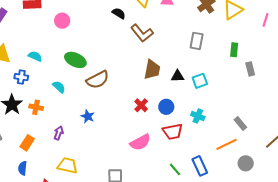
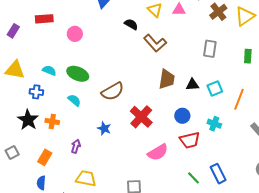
green ellipse: (75, 60) -> (78, 74), moved
red cross: (141, 105) -> (141, 117), moved, size x1.6
orange line: (227, 144) -> (239, 99), moved, turned -40

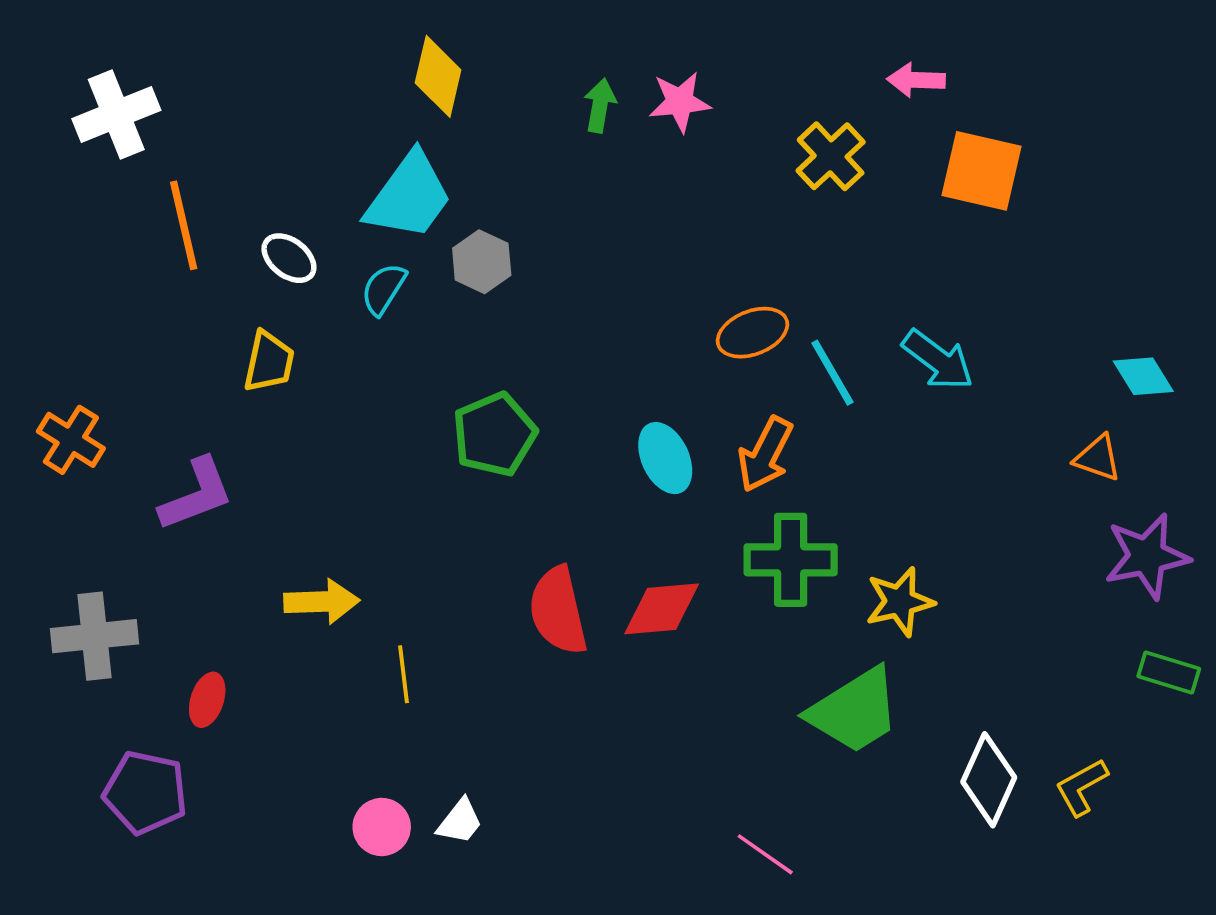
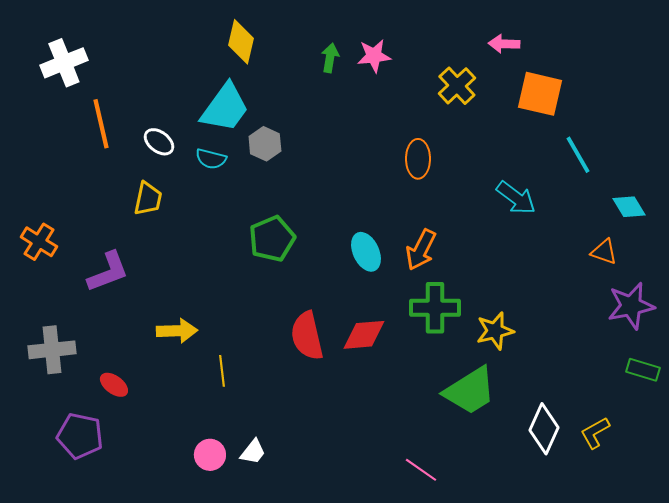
cyan semicircle: (384, 289) -> (211, 159), turned -108
orange ellipse: (752, 333) -> (418, 159), moved, turned -69
cyan line: (832, 373) -> (578, 155), moved
red ellipse: (207, 700) -> (114, 385), turned -72

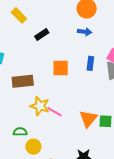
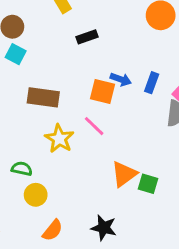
blue arrow: (85, 32) -> (121, 79), moved
blue rectangle: (90, 63) -> (152, 83), moved
pink line: (54, 112) -> (94, 126), moved

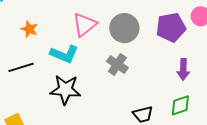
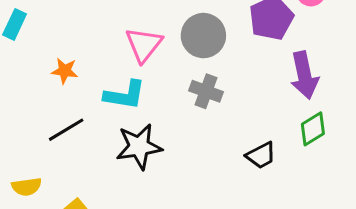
purple arrow: (183, 69) -> (304, 75), size x1.4

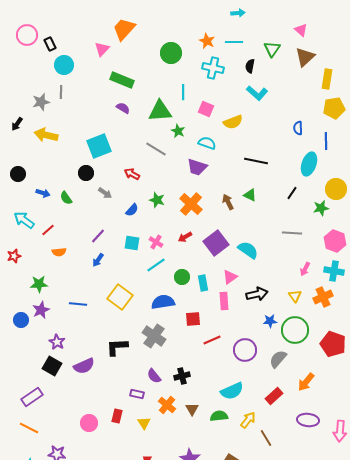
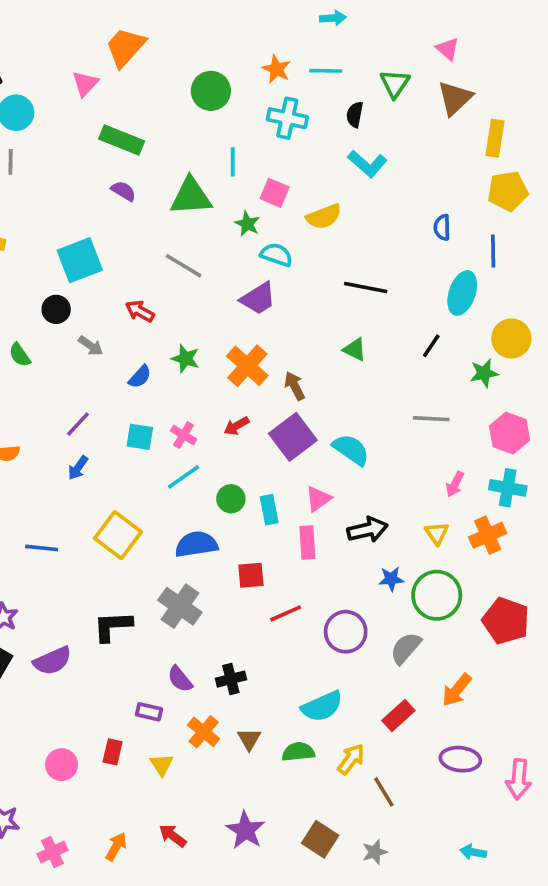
green star: (178, 131) -> (247, 224), moved
purple trapezoid: (197, 167) -> (258, 298), turned -50
brown arrow: (228, 202) -> (295, 386), moved

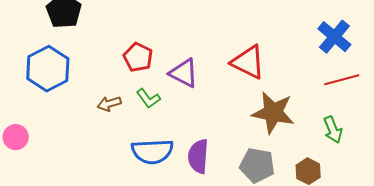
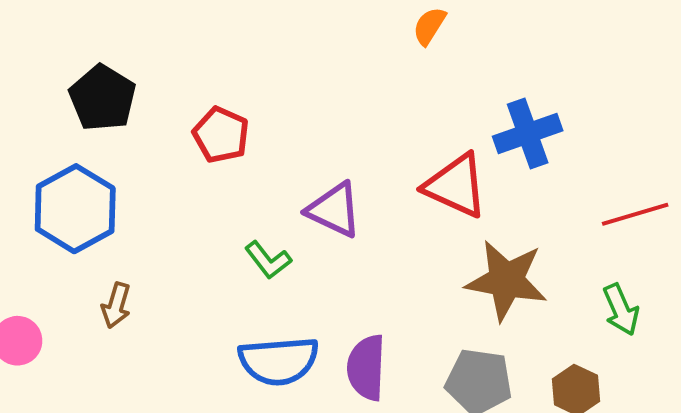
blue cross: (334, 37) -> (528, 134), moved, turned 32
red pentagon: (138, 57) -> (221, 135), moved
brown arrow: (109, 104) -> (116, 305), moved, turned -55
==================================================
## Task objective
Line by line, restate the data above exactly as it stands, minus the pictures.

## Solved exercise
green ellipse: (75, 60) -> (78, 74), moved
red cross: (141, 105) -> (141, 117), moved, size x1.6
orange line: (227, 144) -> (239, 99), moved, turned -40

cyan semicircle: (384, 289) -> (211, 159), turned -108
orange ellipse: (752, 333) -> (418, 159), moved, turned -69
cyan line: (832, 373) -> (578, 155), moved
red ellipse: (207, 700) -> (114, 385), turned -72

blue arrow: (85, 32) -> (121, 79), moved
blue rectangle: (90, 63) -> (152, 83), moved
pink line: (54, 112) -> (94, 126), moved

purple arrow: (183, 69) -> (304, 75), size x1.4

green star: (178, 131) -> (247, 224), moved
purple trapezoid: (197, 167) -> (258, 298), turned -50
brown arrow: (228, 202) -> (295, 386), moved

blue cross: (334, 37) -> (528, 134), moved, turned 32
red pentagon: (138, 57) -> (221, 135), moved
brown arrow: (109, 104) -> (116, 305), moved, turned -55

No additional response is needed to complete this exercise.